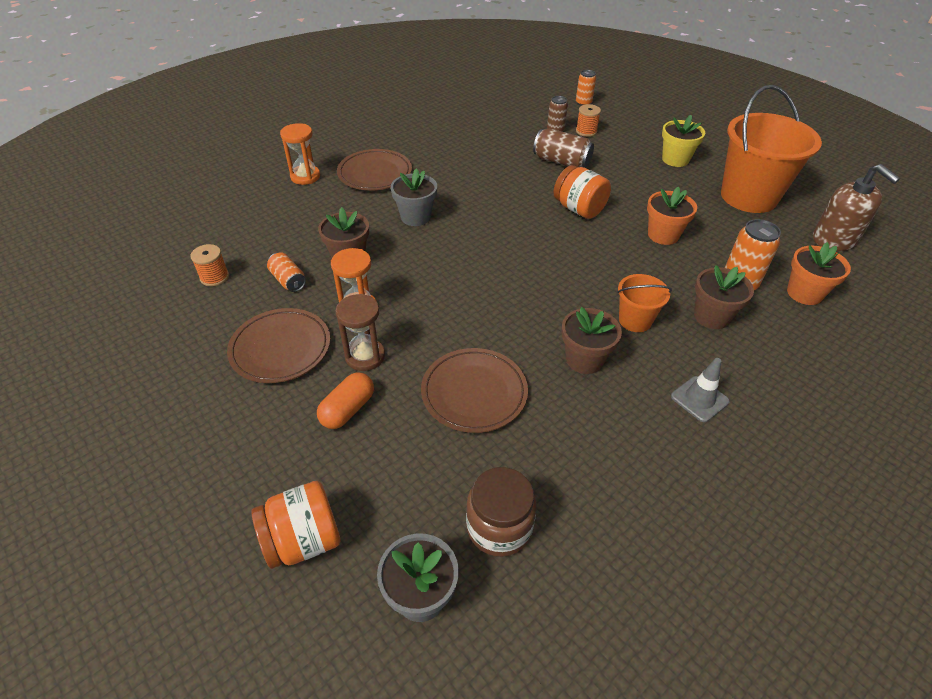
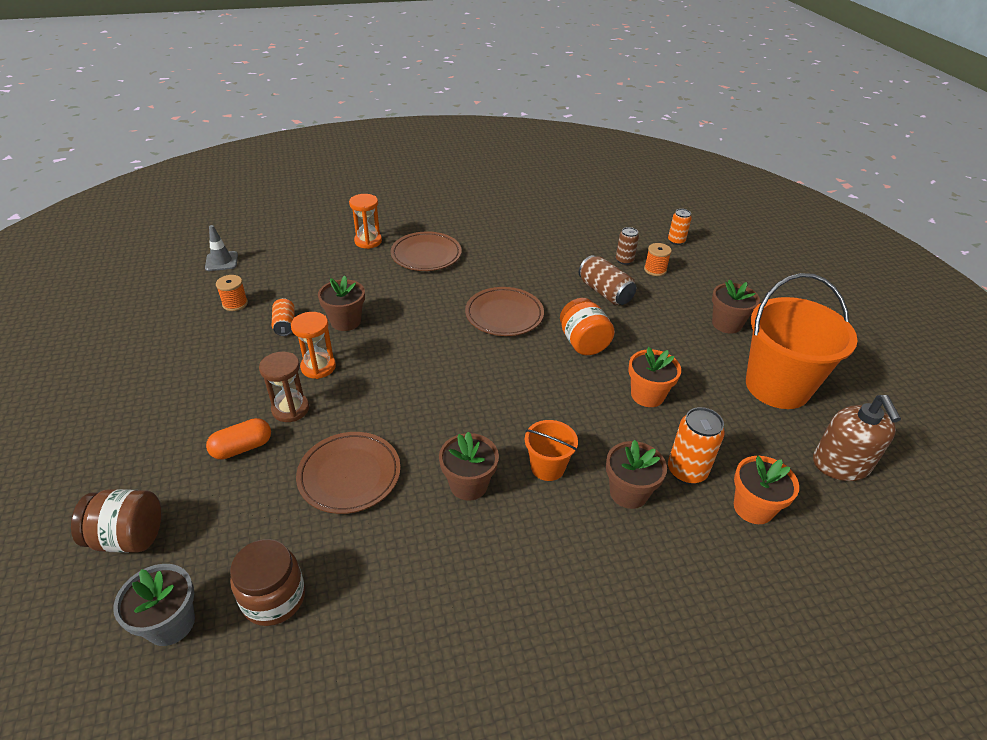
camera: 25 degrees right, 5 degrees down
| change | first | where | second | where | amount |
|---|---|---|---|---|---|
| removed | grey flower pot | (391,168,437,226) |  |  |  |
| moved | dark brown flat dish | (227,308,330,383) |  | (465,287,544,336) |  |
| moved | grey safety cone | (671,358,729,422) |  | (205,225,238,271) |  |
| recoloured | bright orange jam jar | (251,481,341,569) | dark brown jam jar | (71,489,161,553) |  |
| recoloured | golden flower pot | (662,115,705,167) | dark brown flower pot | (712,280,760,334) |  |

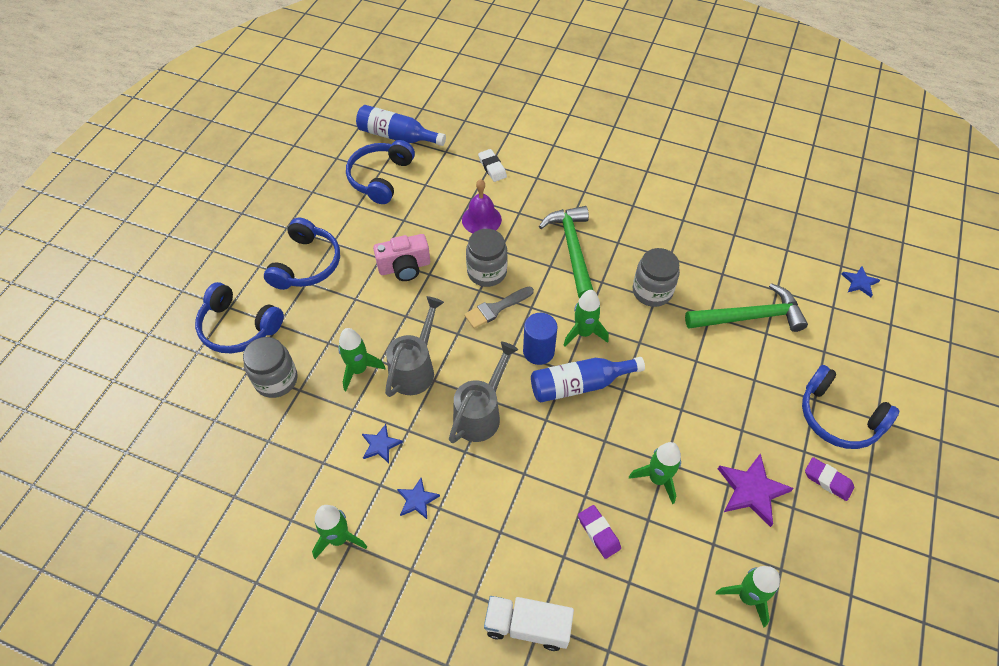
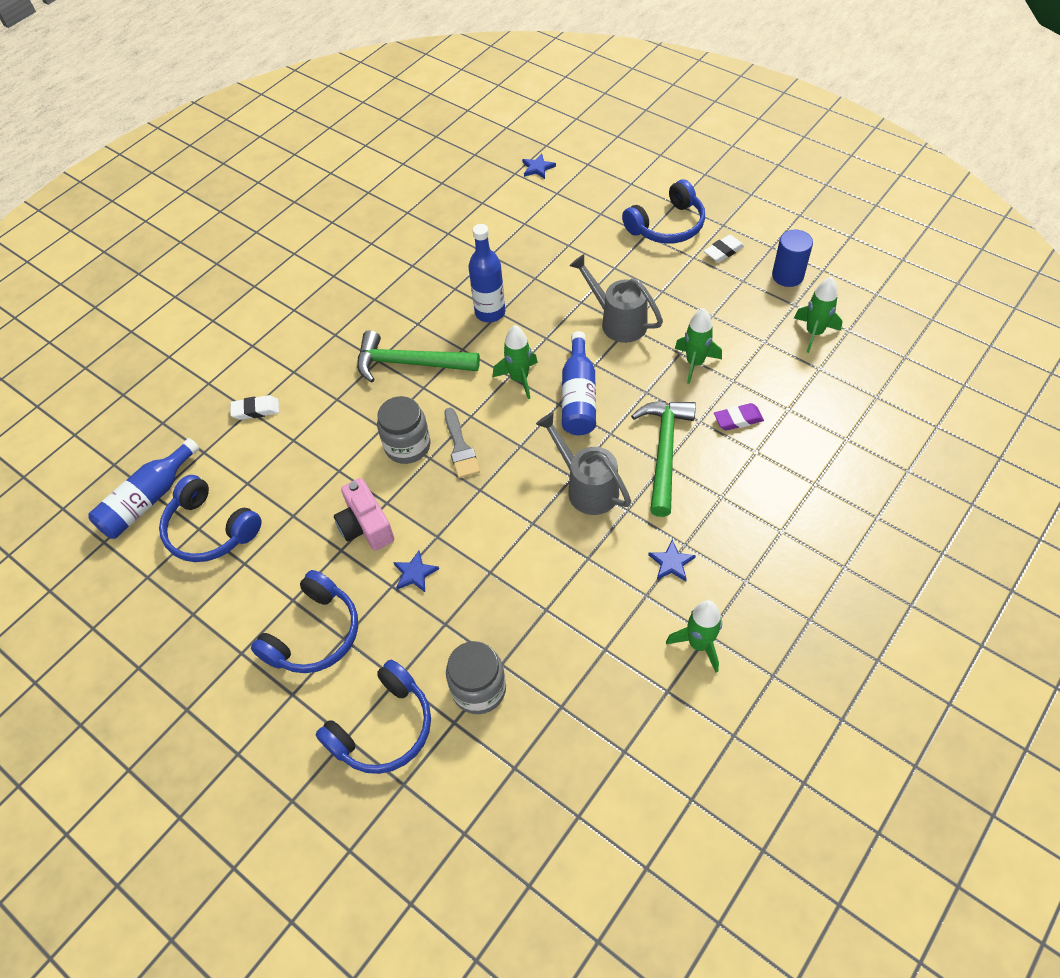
camera: 70 degrees left, 0 degrees up
| change | first | where | second | where | amount |
|---|---|---|---|---|---|
| removed | green rocket | (338,328,386,391) |  |  |  |
| removed | purple school bell | (462,179,502,234) |  |  |  |
| removed | pure white lorry | (484,596,574,651) |  |  |  |
| removed | purple star | (718,453,794,527) |  |  |  |
| moved | blue star | (362,424,403,463) |  | (393,551,439,592) |  |
| moved | grey sprinkling can | (385,296,444,397) |  | (569,254,663,343) |  |
| moved | blue solid cylinder | (523,313,557,365) |  | (772,229,813,287) |  |
| moved | green carpenter's hammer | (685,283,808,332) |  | (631,401,696,517) |  |
| replaced | grey jam jar | (633,248,680,307) | blue bottle | (469,224,505,322) |  |
| recoloured | purple pencil eraser | (805,457,854,501) | pure white pencil eraser | (704,235,744,262) |  |
| turned | blue headset | (264,218,340,290) |  | (251,570,358,673) | 90 degrees clockwise |
| turned | rosy photo camera | (373,234,430,281) |  | (334,478,394,551) | 150 degrees clockwise |

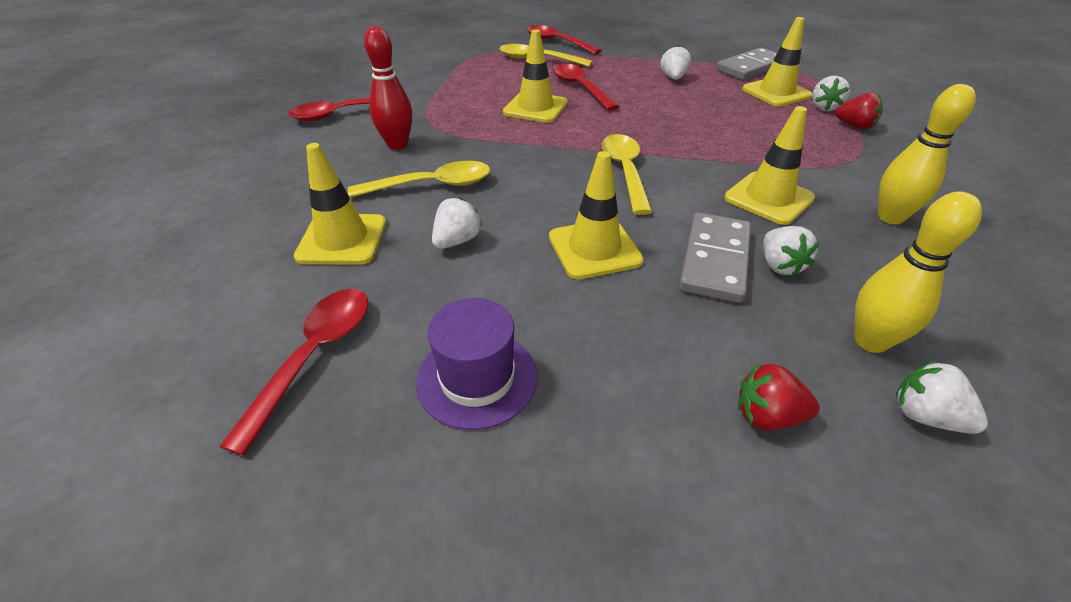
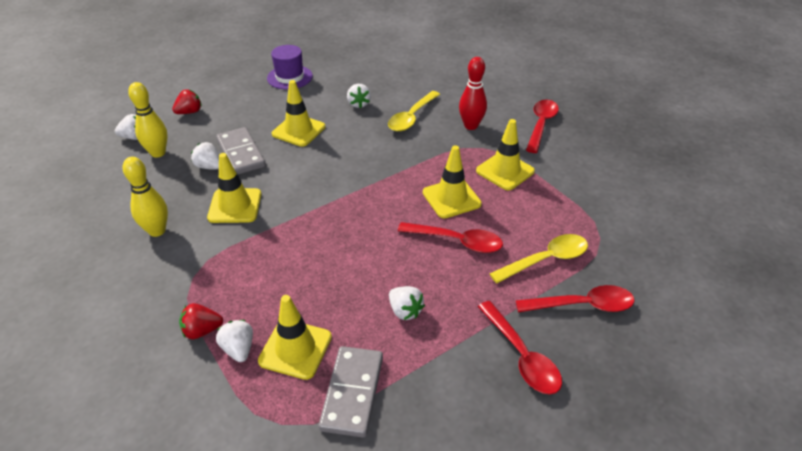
camera: 135 degrees right, 0 degrees up
| change | first | where | second | where | amount |
|---|---|---|---|---|---|
| removed | golden teaspoon | (602,134,652,215) |  |  |  |
| moved | red teaspoon | (219,289,369,456) |  | (478,301,562,395) |  |
| moved | golden safety cone | (294,143,386,265) |  | (476,119,535,191) |  |

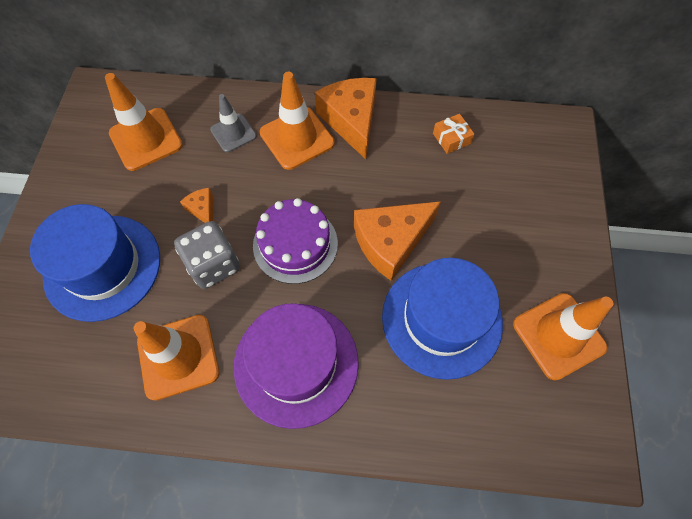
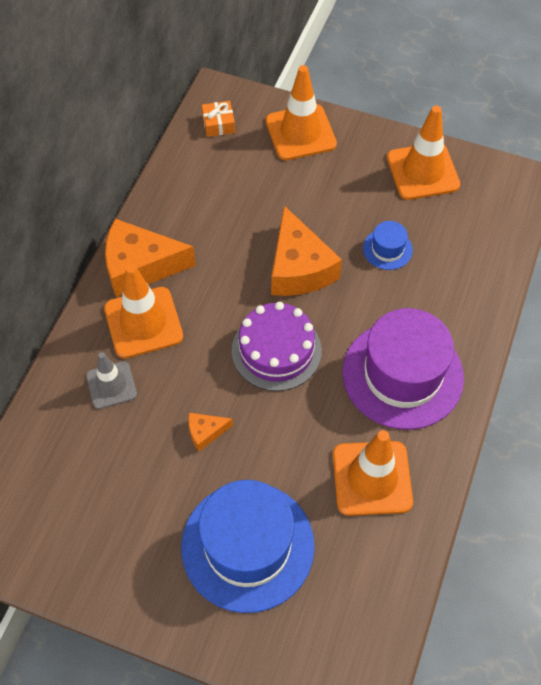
camera: 75 degrees left, 5 degrees down
| change | first | where | second | where | amount |
|---|---|---|---|---|---|
| removed | grey game die | (174,221,240,289) |  |  |  |
| moved | bright orange safety cone | (105,73,183,171) |  | (266,65,337,160) |  |
| moved | bright orange wrapped gift | (433,114,474,154) |  | (202,101,235,137) |  |
| resized | blue top hat | (382,258,503,380) |  | (363,221,413,270) | x0.44 |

● WORK REQUEST
What is needed is an exact printout of every record above, with the pictures left out.

● SOLVED EXERCISE
camera: 25 degrees right, 5 degrees down
| change | first | where | second | where | amount |
|---|---|---|---|---|---|
| removed | grey flower pot | (391,168,437,226) |  |  |  |
| moved | dark brown flat dish | (227,308,330,383) |  | (465,287,544,336) |  |
| moved | grey safety cone | (671,358,729,422) |  | (205,225,238,271) |  |
| recoloured | bright orange jam jar | (251,481,341,569) | dark brown jam jar | (71,489,161,553) |  |
| recoloured | golden flower pot | (662,115,705,167) | dark brown flower pot | (712,280,760,334) |  |

camera: 70 degrees left, 0 degrees up
| change | first | where | second | where | amount |
|---|---|---|---|---|---|
| removed | green rocket | (338,328,386,391) |  |  |  |
| removed | purple school bell | (462,179,502,234) |  |  |  |
| removed | pure white lorry | (484,596,574,651) |  |  |  |
| removed | purple star | (718,453,794,527) |  |  |  |
| moved | blue star | (362,424,403,463) |  | (393,551,439,592) |  |
| moved | grey sprinkling can | (385,296,444,397) |  | (569,254,663,343) |  |
| moved | blue solid cylinder | (523,313,557,365) |  | (772,229,813,287) |  |
| moved | green carpenter's hammer | (685,283,808,332) |  | (631,401,696,517) |  |
| replaced | grey jam jar | (633,248,680,307) | blue bottle | (469,224,505,322) |  |
| recoloured | purple pencil eraser | (805,457,854,501) | pure white pencil eraser | (704,235,744,262) |  |
| turned | blue headset | (264,218,340,290) |  | (251,570,358,673) | 90 degrees clockwise |
| turned | rosy photo camera | (373,234,430,281) |  | (334,478,394,551) | 150 degrees clockwise |

camera: 135 degrees right, 0 degrees up
| change | first | where | second | where | amount |
|---|---|---|---|---|---|
| removed | golden teaspoon | (602,134,652,215) |  |  |  |
| moved | red teaspoon | (219,289,369,456) |  | (478,301,562,395) |  |
| moved | golden safety cone | (294,143,386,265) |  | (476,119,535,191) |  |

camera: 75 degrees left, 5 degrees down
| change | first | where | second | where | amount |
|---|---|---|---|---|---|
| removed | grey game die | (174,221,240,289) |  |  |  |
| moved | bright orange safety cone | (105,73,183,171) |  | (266,65,337,160) |  |
| moved | bright orange wrapped gift | (433,114,474,154) |  | (202,101,235,137) |  |
| resized | blue top hat | (382,258,503,380) |  | (363,221,413,270) | x0.44 |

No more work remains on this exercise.